- Aim of the task
Reproduce each record exactly. The pictures should be skipped.

Change detection data:
════════════════

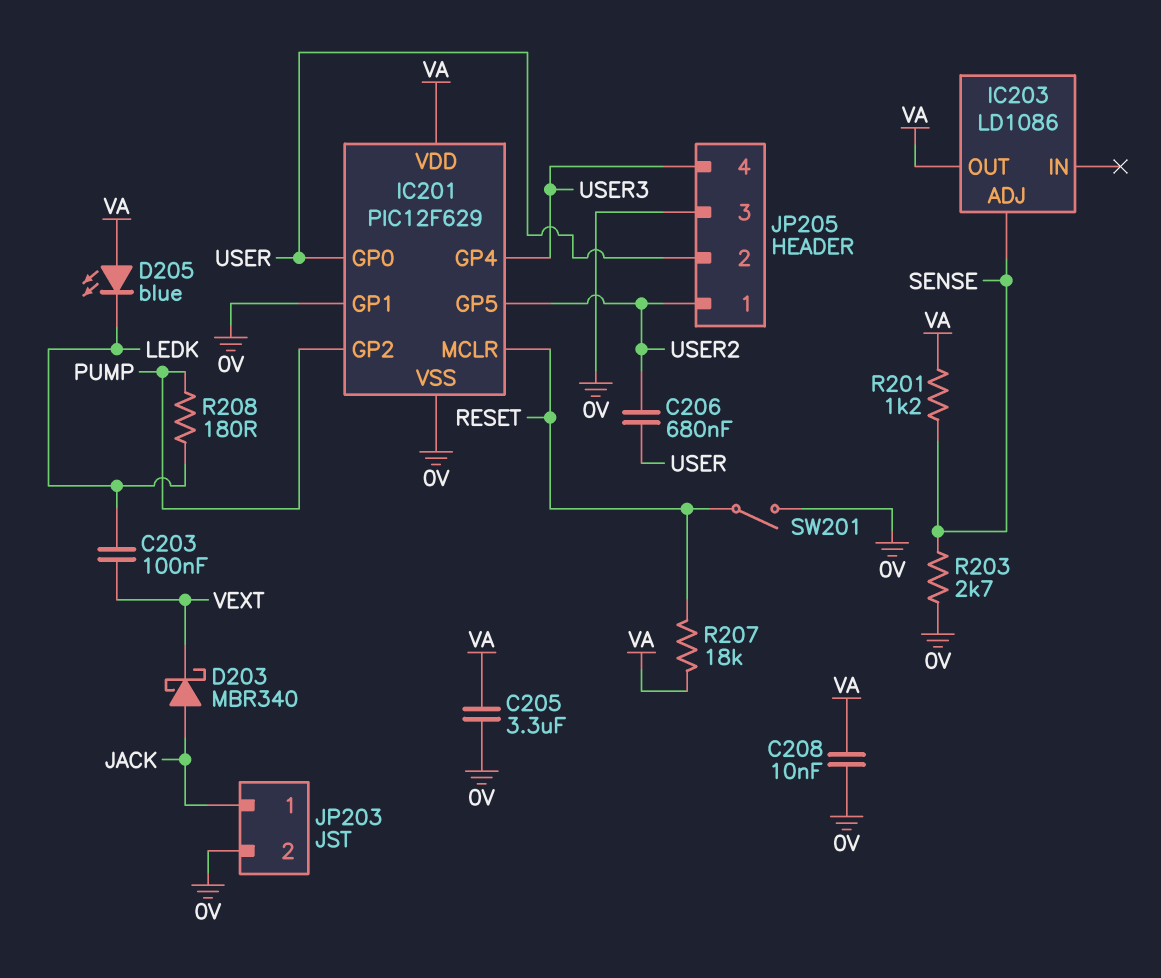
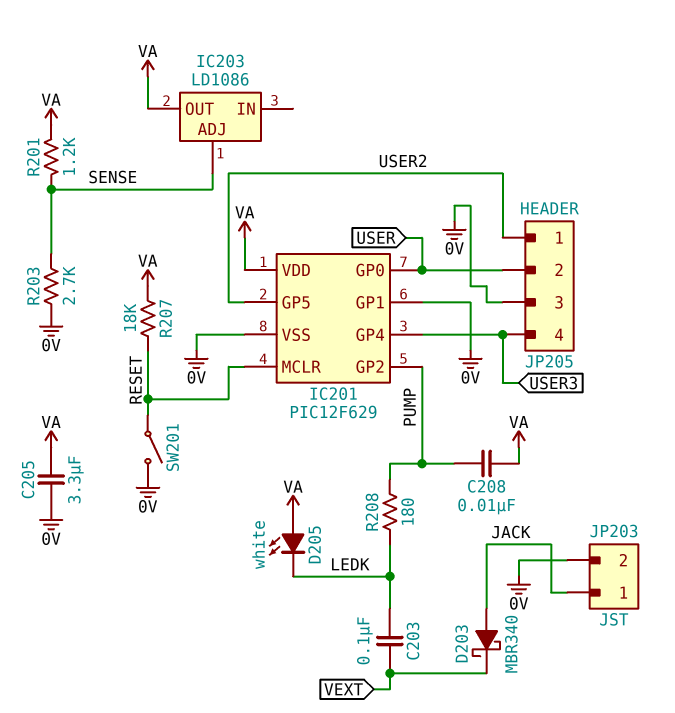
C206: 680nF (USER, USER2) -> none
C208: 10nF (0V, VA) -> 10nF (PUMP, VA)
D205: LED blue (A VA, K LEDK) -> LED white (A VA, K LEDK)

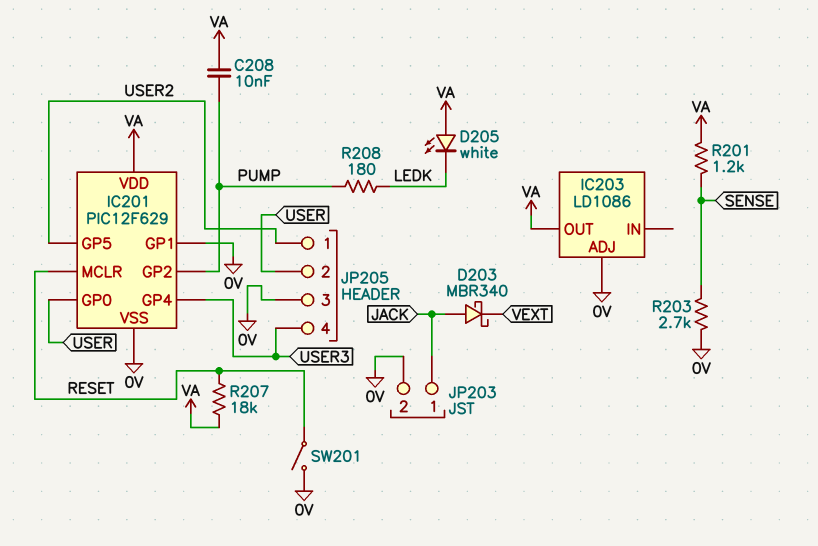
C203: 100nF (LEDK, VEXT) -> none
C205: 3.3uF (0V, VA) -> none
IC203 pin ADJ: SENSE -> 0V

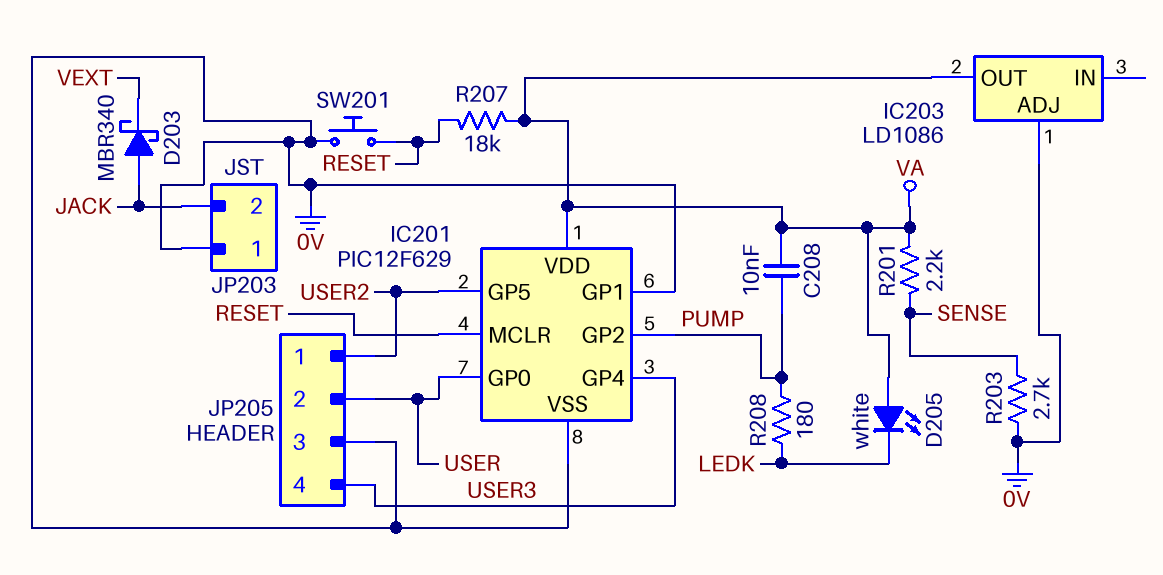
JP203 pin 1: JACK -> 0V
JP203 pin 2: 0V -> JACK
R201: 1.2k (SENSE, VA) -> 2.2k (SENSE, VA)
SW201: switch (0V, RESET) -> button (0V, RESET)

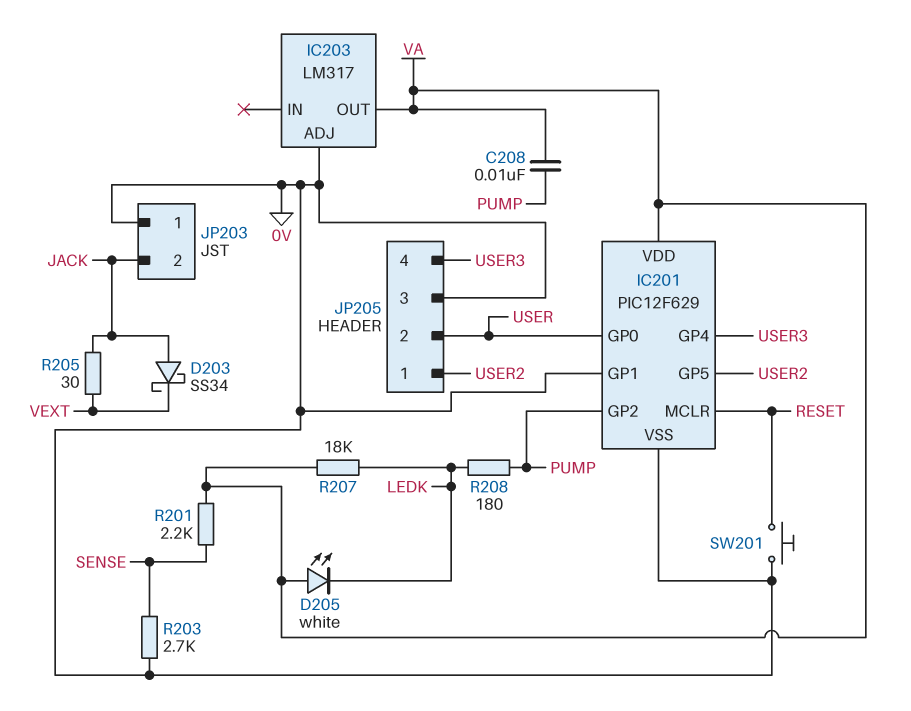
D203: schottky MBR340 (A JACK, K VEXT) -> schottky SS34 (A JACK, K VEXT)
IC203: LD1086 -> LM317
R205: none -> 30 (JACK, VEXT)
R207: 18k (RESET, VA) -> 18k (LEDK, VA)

════════════════

- Solution
C206: 680nF (USER, USER2) -> none
C208: 10nF (0V, VA) -> 10nF (PUMP, VA)
D205: LED blue (A VA, K LEDK) -> LED white (A VA, K LEDK)

C203: 100nF (LEDK, VEXT) -> none
C205: 3.3uF (0V, VA) -> none
IC203 pin ADJ: SENSE -> 0V

JP203 pin 1: JACK -> 0V
JP203 pin 2: 0V -> JACK
R201: 1.2k (SENSE, VA) -> 2.2k (SENSE, VA)
SW201: switch (0V, RESET) -> button (0V, RESET)

D203: schottky MBR340 (A JACK, K VEXT) -> schottky SS34 (A JACK, K VEXT)
IC203: LD1086 -> LM317
R205: none -> 30 (JACK, VEXT)
R207: 18k (RESET, VA) -> 18k (LEDK, VA)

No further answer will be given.